* EXERCISE BRIEF:
Please copy every line of the data in which the string "VRAW" appears.

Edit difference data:
☆ ☆ ☆ ☆ ☆

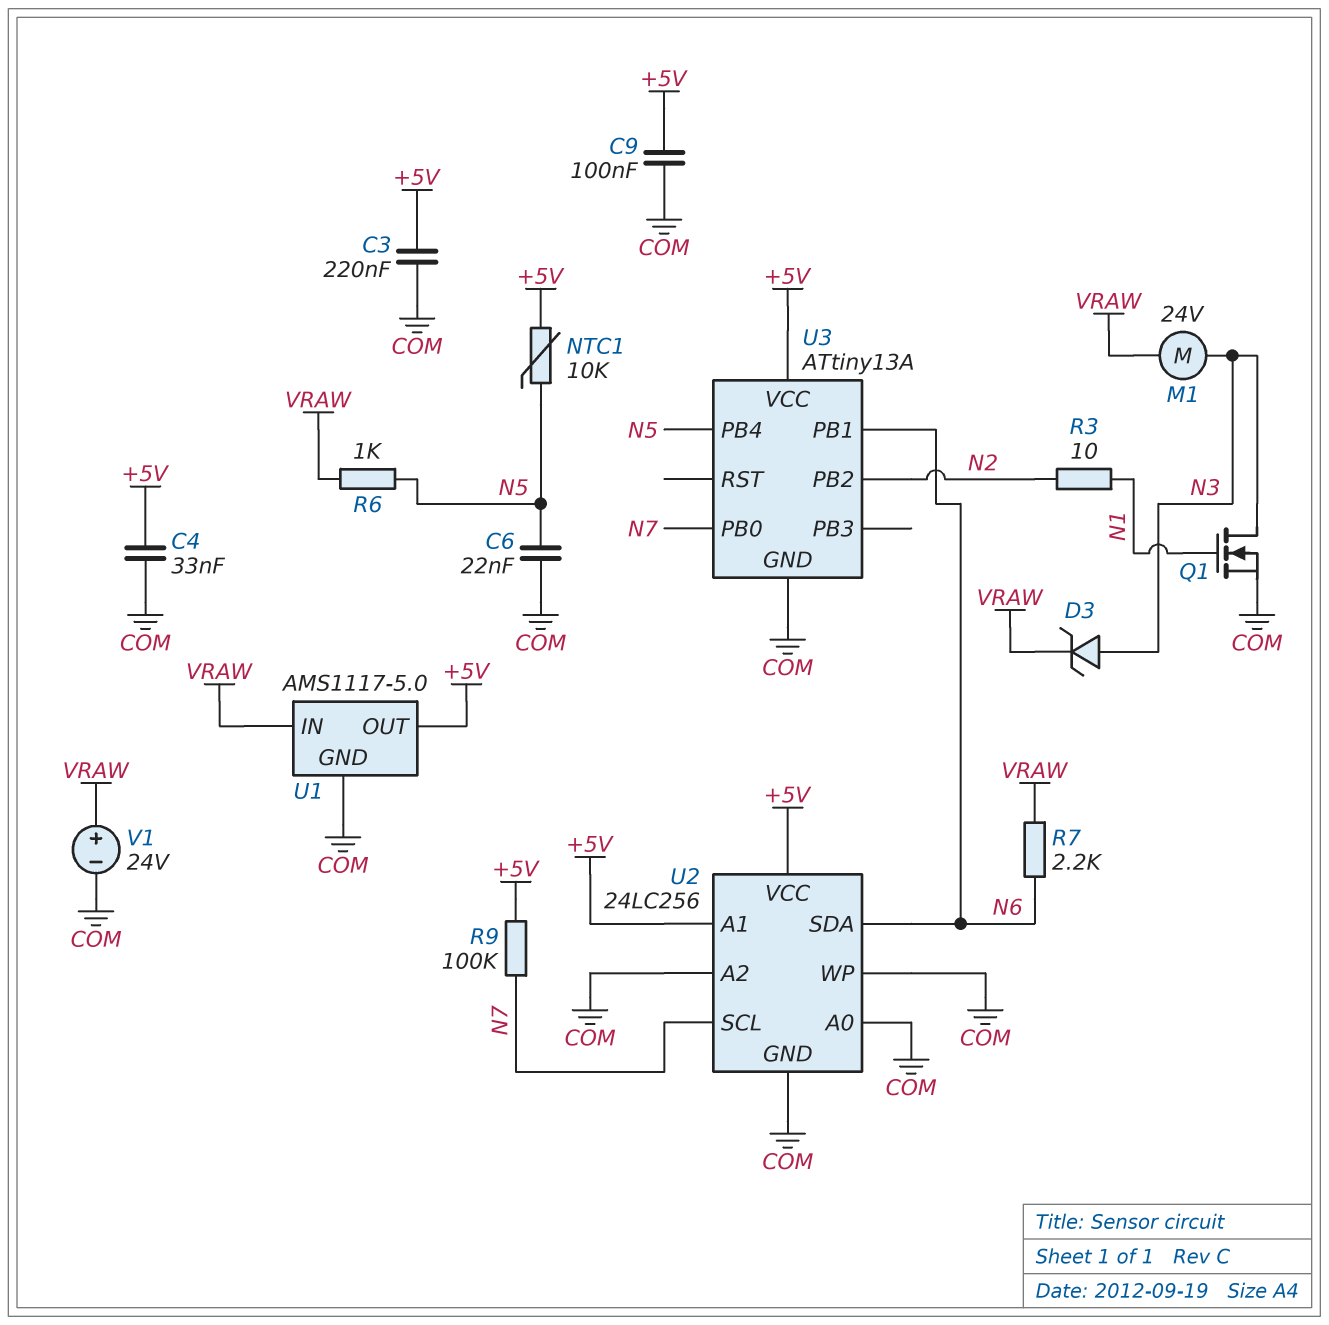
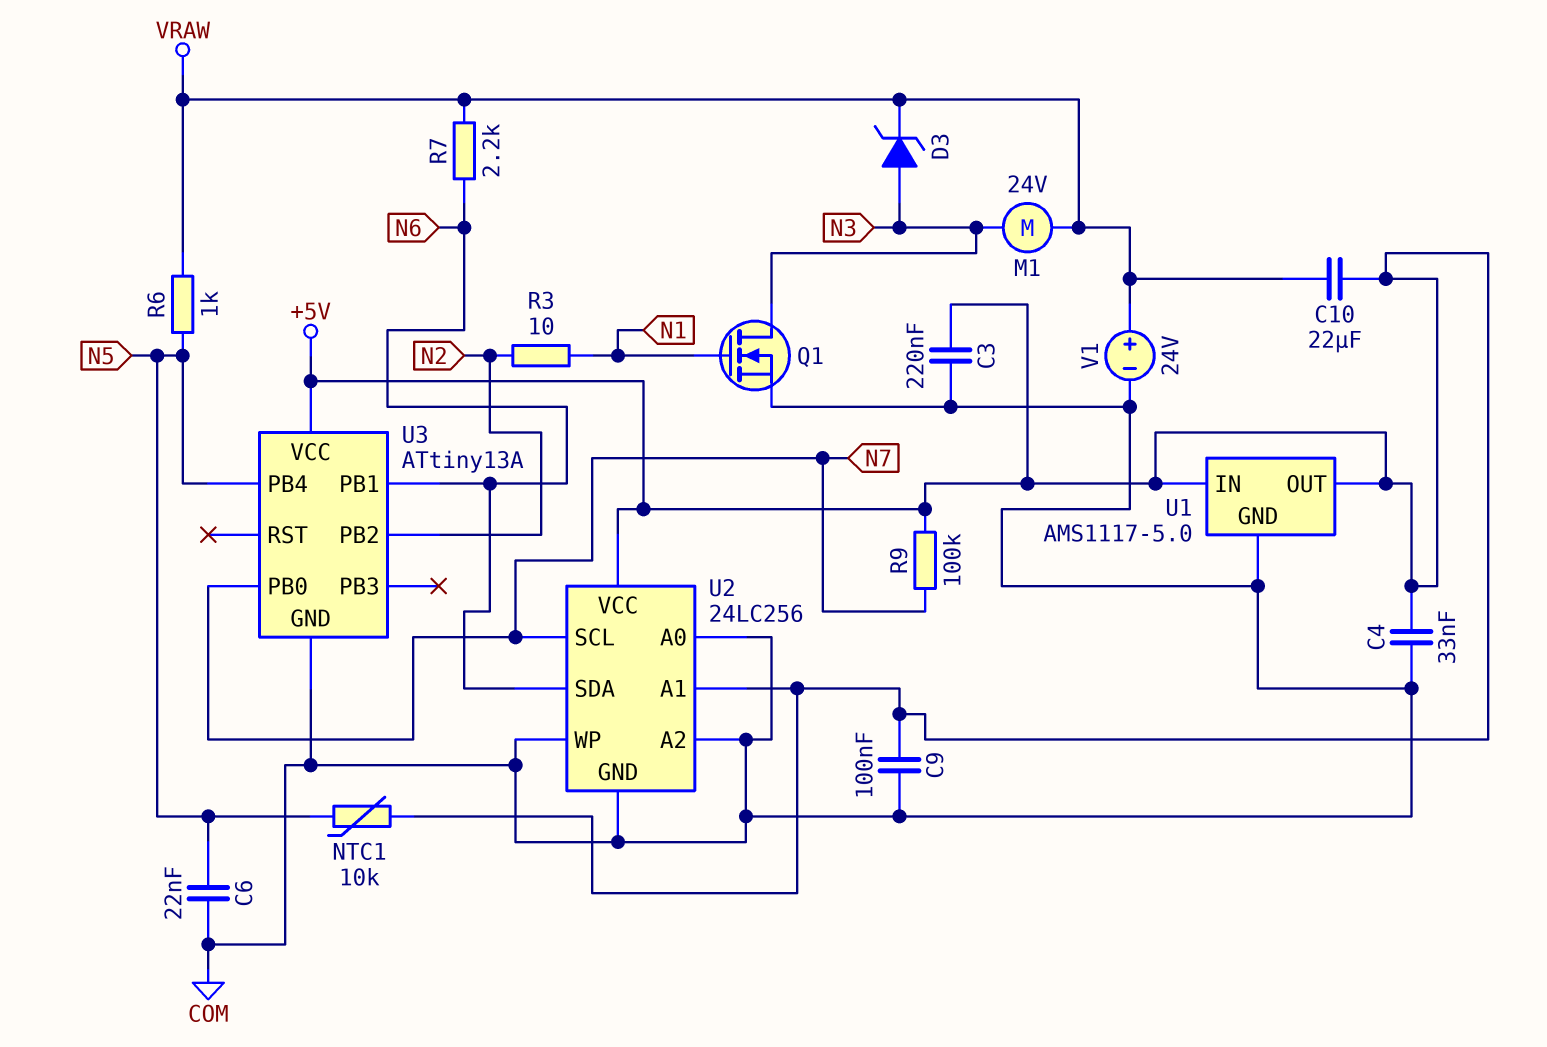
C10: none -> 22uF (+5V, VRAW)
U1 pin IN: VRAW -> +5V

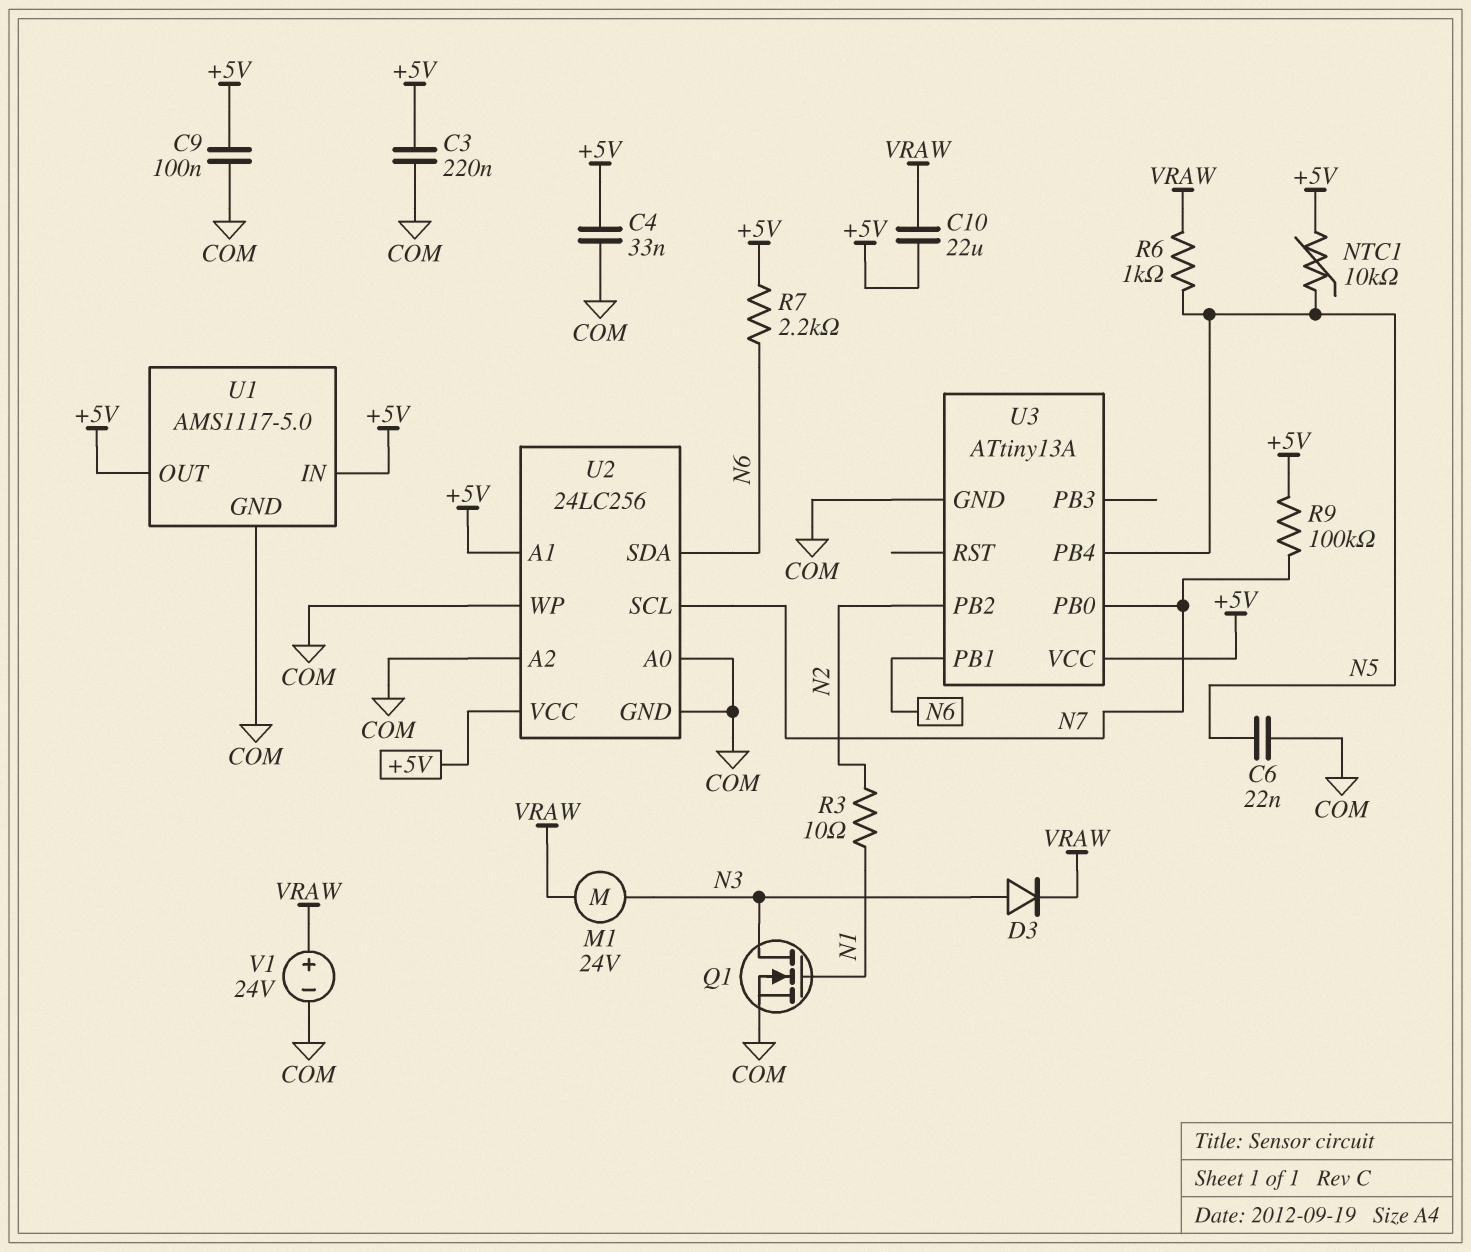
D3: zener (A N3, K VRAW) -> diode (A N3, K VRAW)
R7: 2.2k (N6, VRAW) -> 2.2k (+5V, N6)

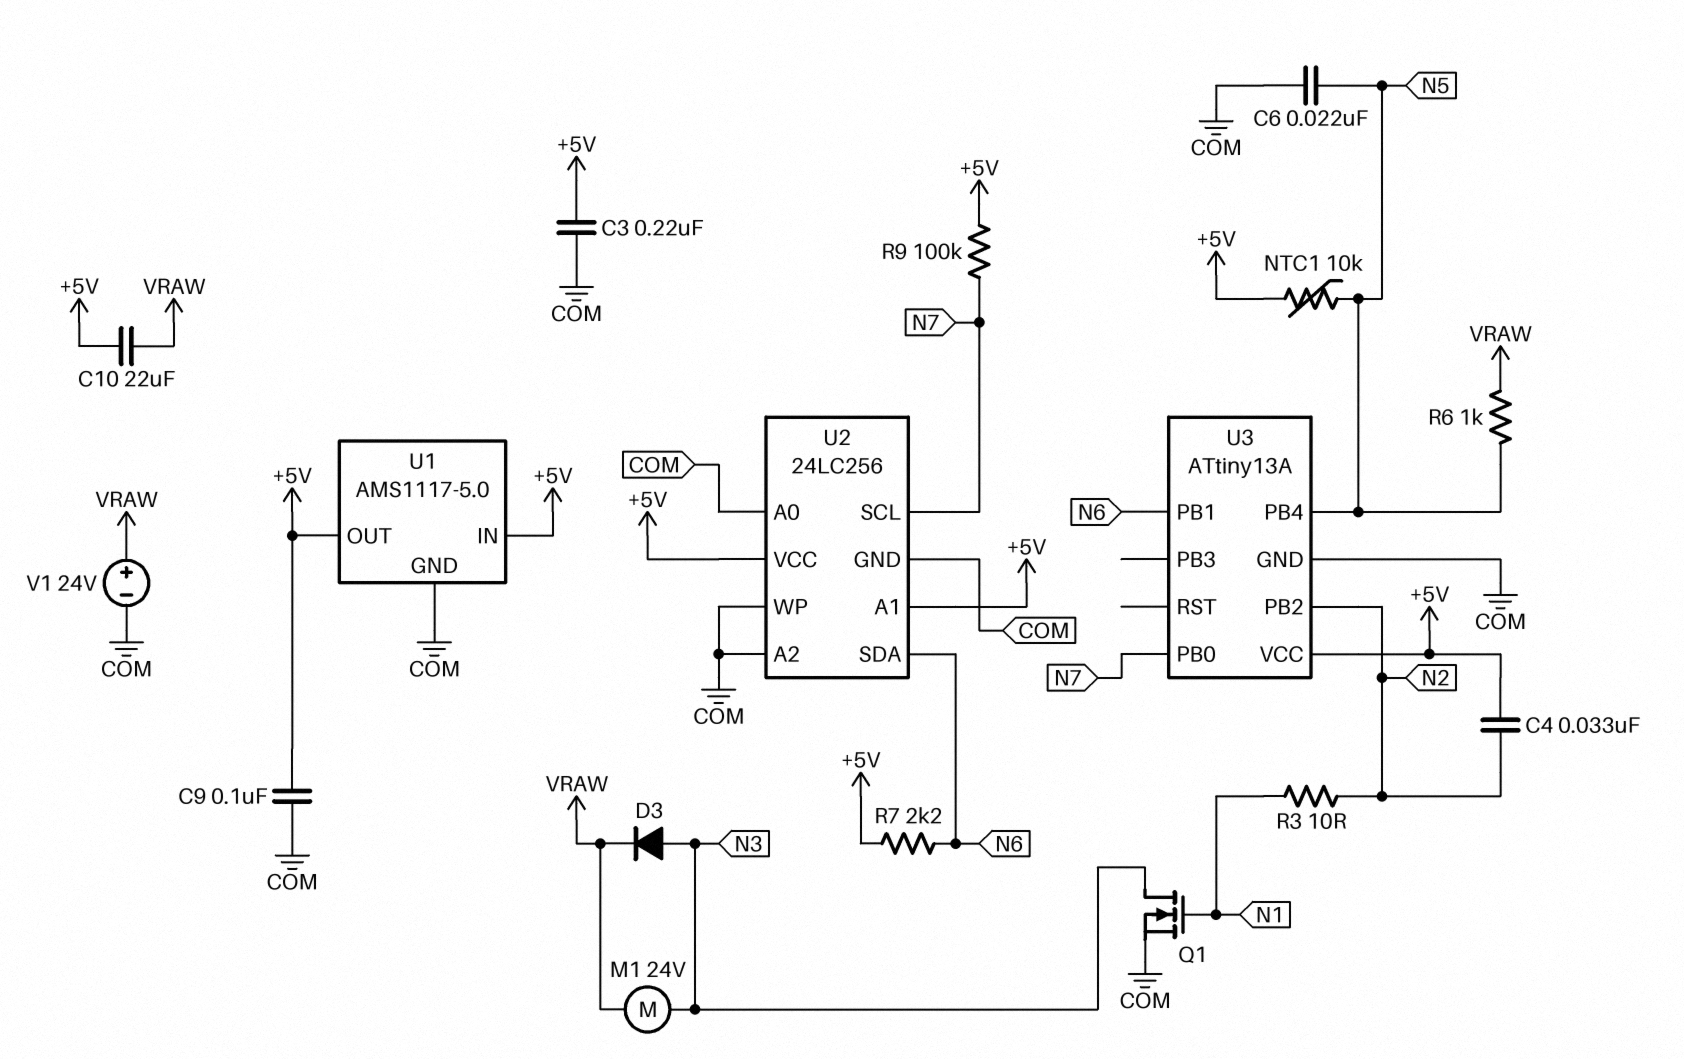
C4: 33nF (+5V, COM) -> 33nF (+5V, N2)

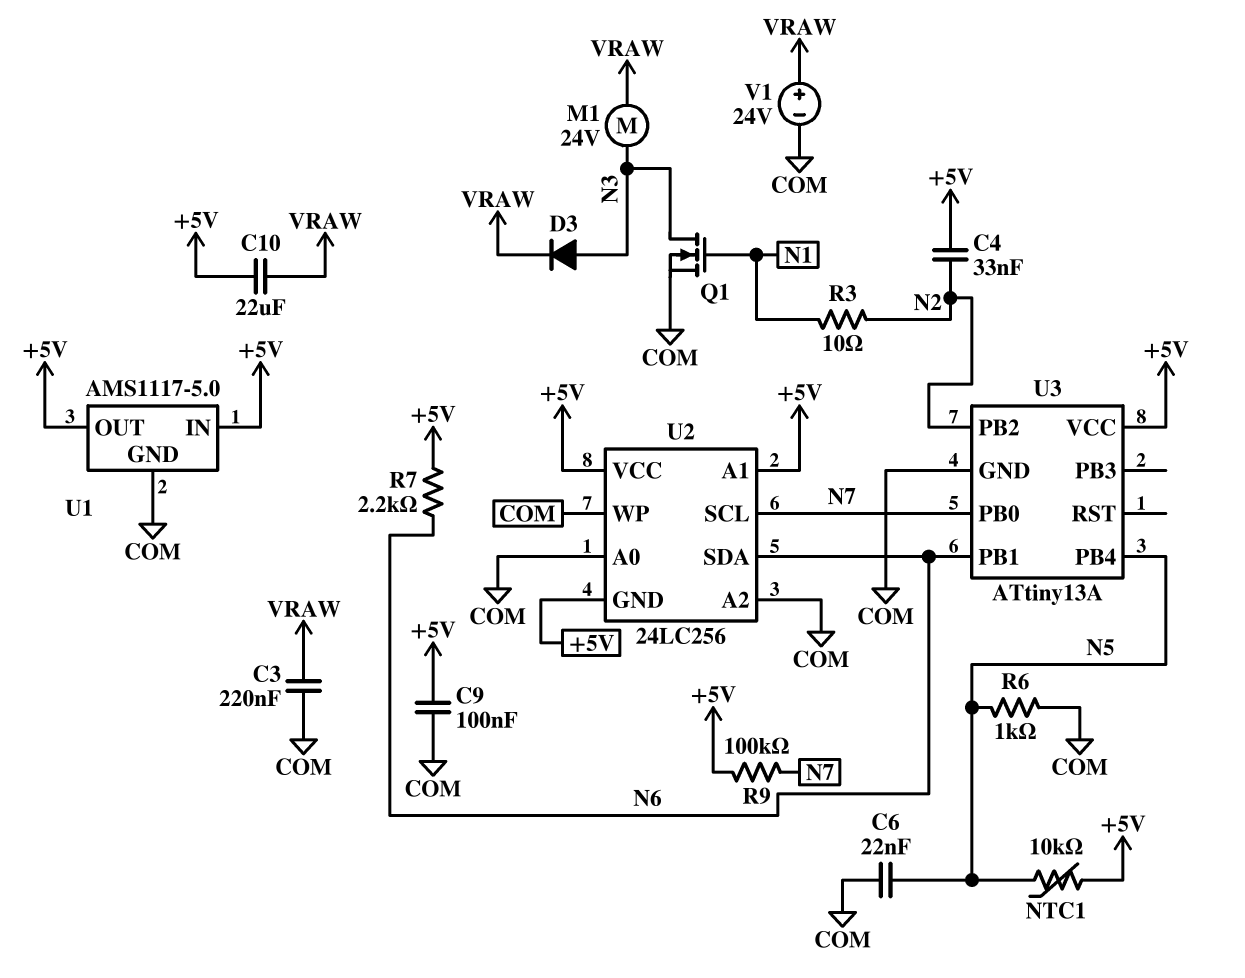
C3: 220nF (+5V, COM) -> 220nF (COM, VRAW)
R6: 1k (N5, VRAW) -> 1k (COM, N5)
U2 pin GND: COM -> +5V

☆ ☆ ☆ ☆ ☆

* WRITTEN SOLUTION:
C10: none -> 22uF (+5V, VRAW)
U1 pin IN: VRAW -> +5V
D3: zener (A N3, K VRAW) -> diode (A N3, K VRAW)
R7: 2.2k (N6, VRAW) -> 2.2k (+5V, N6)
C3: 220nF (+5V, COM) -> 220nF (COM, VRAW)
R6: 1k (N5, VRAW) -> 1k (COM, N5)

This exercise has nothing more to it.